◆ WHAT TO DO ◆
Only the final stretch of the data is wanted: reproduce the line containing "red house [126,197,213,269]" and each line after it, exactly.

◆ SUPPLIED INFORMATION ◆
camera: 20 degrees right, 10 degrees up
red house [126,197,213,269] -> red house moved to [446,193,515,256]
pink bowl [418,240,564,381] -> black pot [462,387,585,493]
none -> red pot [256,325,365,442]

◆ FINAL ANSWER ◆
red house [126,197,213,269] -> red house moved to [446,193,515,256]
pink bowl [418,240,564,381] -> black pot [462,387,585,493]
none -> red pot [256,325,365,442]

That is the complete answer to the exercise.